# Task brief
Could you transcribe every record below exactly, leaving out any pictures?

# Supplied material
────────────────────────────────────────

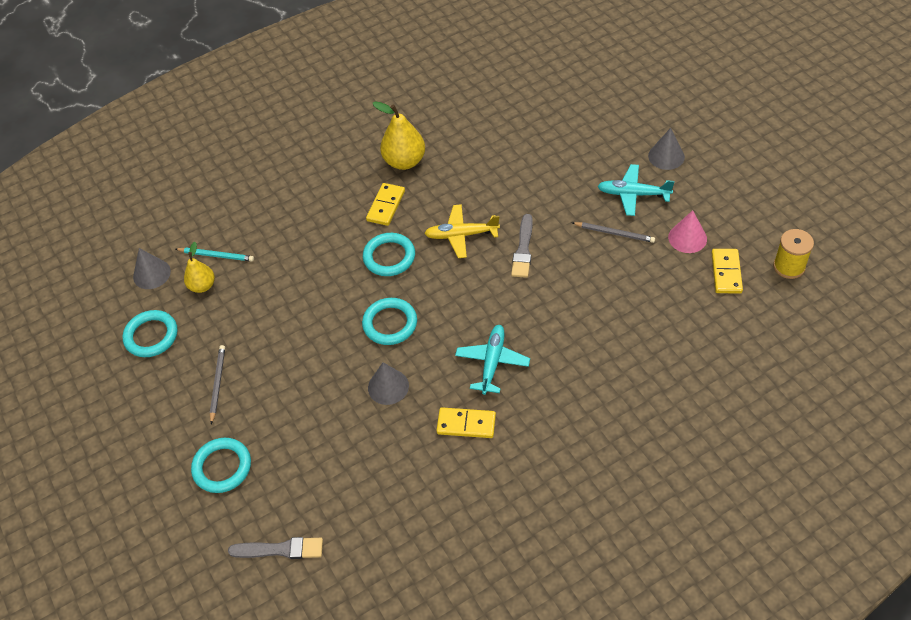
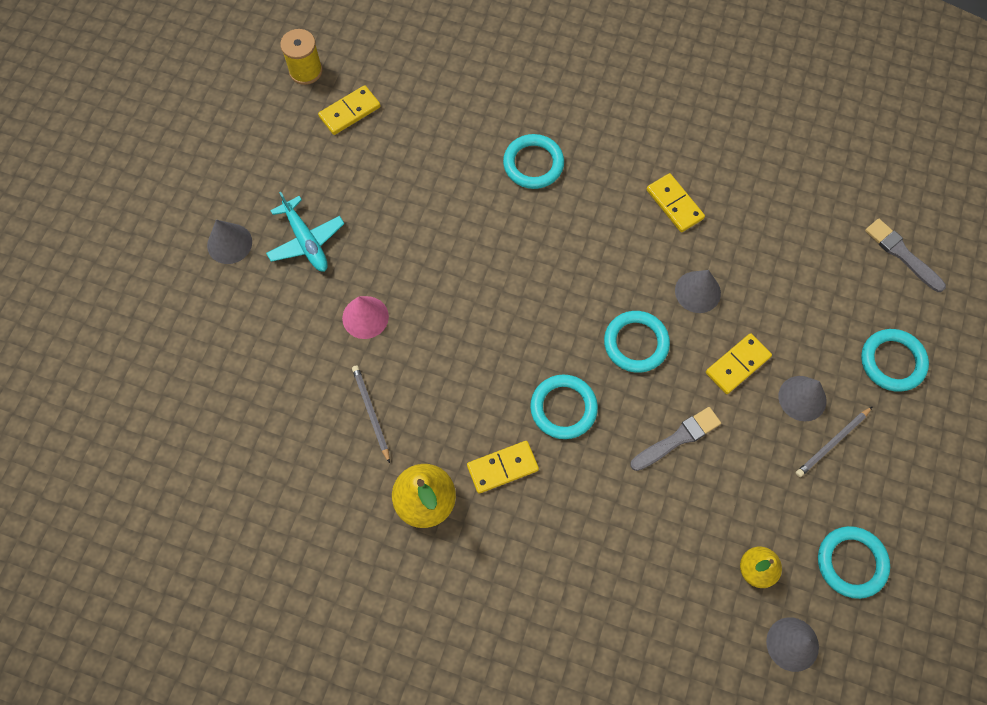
camera: 135 degrees left, 15 degrees up
(216, 255) = (710, 593): turquoise pencil -> none
(259, 390) = (802, 398): none -> grey cone
(318, 370) = (737, 364): none -> yellow domino
(461, 235) = (481, 360): yellow plane -> none
(492, 362) = (599, 227): turquoise plane -> none
(523, 249) = (453, 291): grey brush -> grey brush (677, 438)
(582, 357) = (533, 164): none -> turquoise ring
(614, 233) = (371, 226): grey pencil -> grey pencil (371, 412)
(687, 238) = (330, 163): pink cone -> pink cone (365, 317)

────────────────────────────────────────

# Exercise solution
camera: 135 degrees left, 15 degrees up
(216, 255) = (710, 593): turquoise pencil -> none
(259, 390) = (802, 398): none -> grey cone
(318, 370) = (737, 364): none -> yellow domino
(461, 235) = (481, 360): yellow plane -> none
(492, 362) = (599, 227): turquoise plane -> none
(523, 249) = (453, 291): grey brush -> grey brush (677, 438)
(582, 357) = (533, 164): none -> turquoise ring
(614, 233) = (371, 226): grey pencil -> grey pencil (371, 412)
(687, 238) = (330, 163): pink cone -> pink cone (365, 317)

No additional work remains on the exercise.